Before-and-after object listings:
>>>

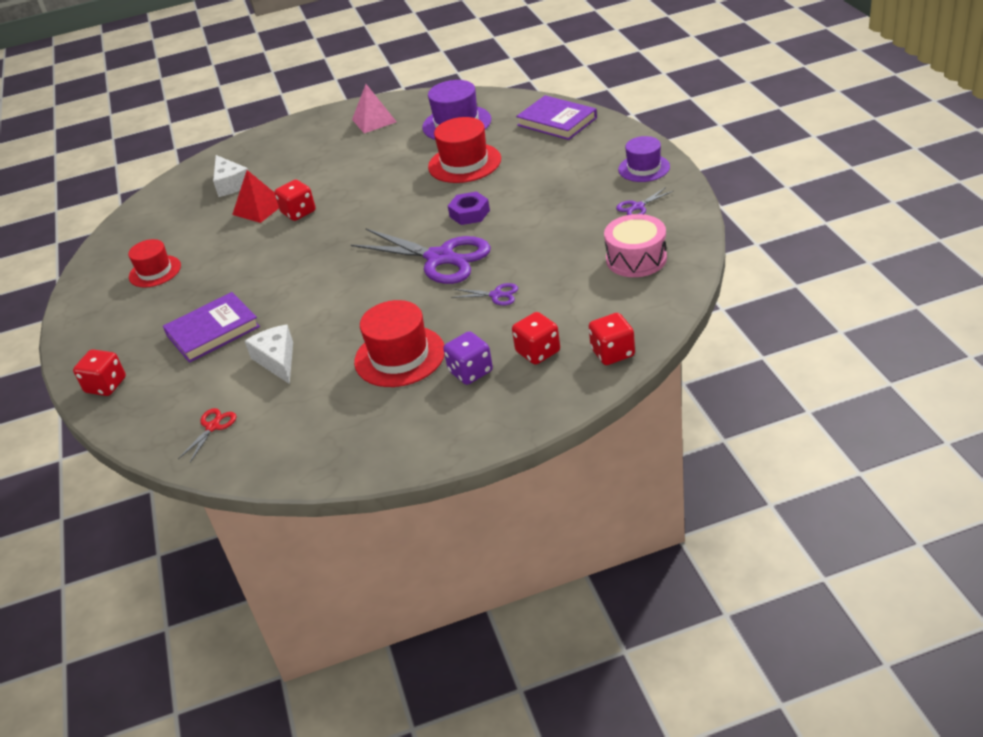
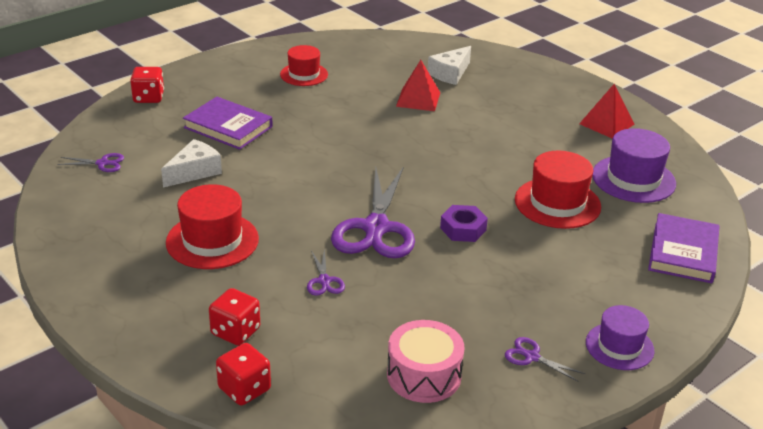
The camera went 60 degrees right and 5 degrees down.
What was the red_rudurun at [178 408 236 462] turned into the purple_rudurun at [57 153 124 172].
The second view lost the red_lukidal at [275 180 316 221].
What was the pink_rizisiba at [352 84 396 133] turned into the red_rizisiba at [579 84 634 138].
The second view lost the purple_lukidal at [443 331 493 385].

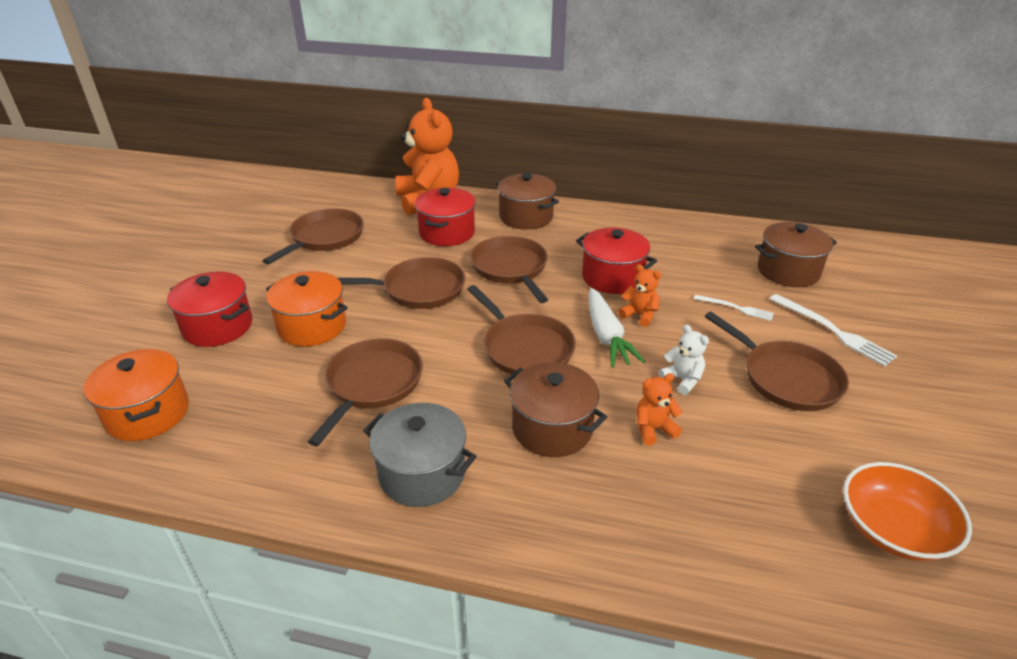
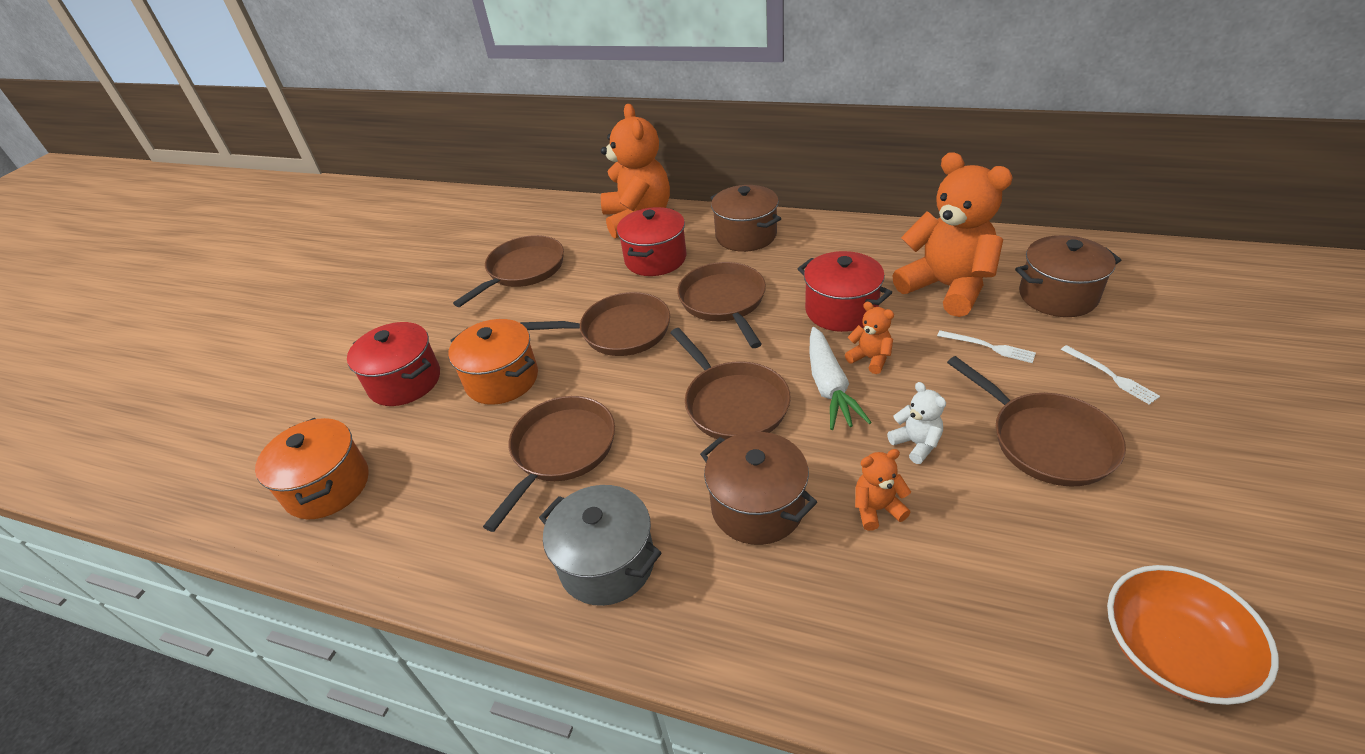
The camera went 10 degrees right and 5 degrees up.
The size of the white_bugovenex at [770 294 897 367] changed by a factor of 0.62.
The second view gained the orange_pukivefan at [892 152 1013 317].

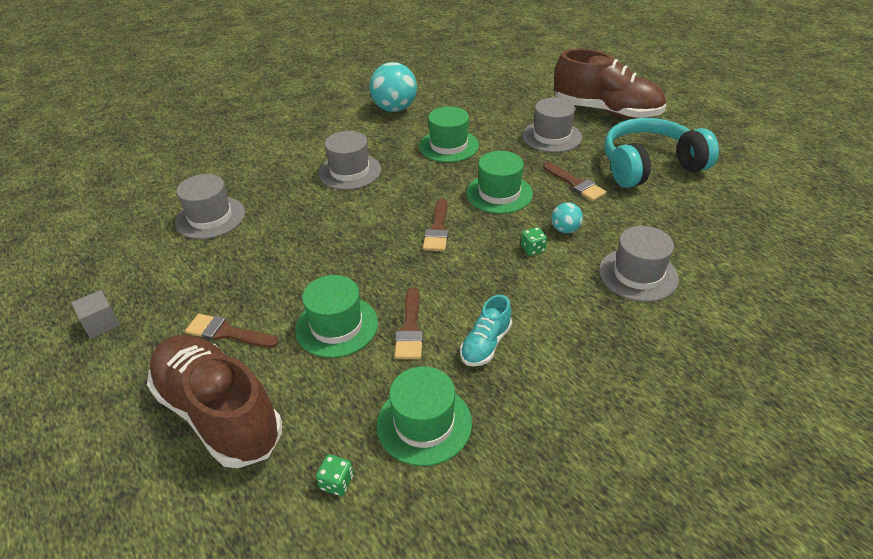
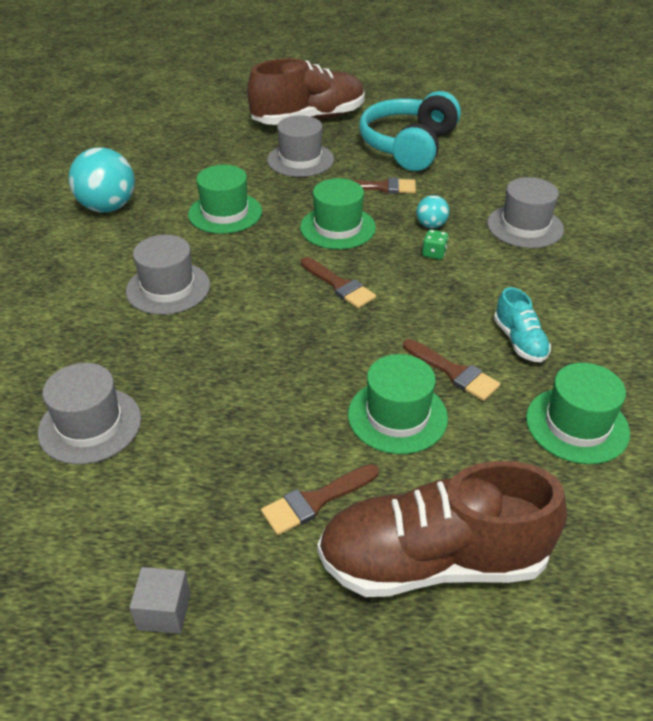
The camera went 50 degrees left and 0 degrees up.
The second view lost the green_lukidal at [316 454 354 496].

<<<

= What the task requires =
What you return must match the records exactly, apart from the images, which are omitted.

= Result of the exercise =
The camera went 60 degrees right and 5 degrees down.
What was the red_rudurun at [178 408 236 462] turned into the purple_rudurun at [57 153 124 172].
The second view lost the red_lukidal at [275 180 316 221].
What was the pink_rizisiba at [352 84 396 133] turned into the red_rizisiba at [579 84 634 138].
The second view lost the purple_lukidal at [443 331 493 385].

The camera went 10 degrees right and 5 degrees up.
The size of the white_bugovenex at [770 294 897 367] changed by a factor of 0.62.
The second view gained the orange_pukivefan at [892 152 1013 317].

The camera went 50 degrees left and 0 degrees up.
The second view lost the green_lukidal at [316 454 354 496].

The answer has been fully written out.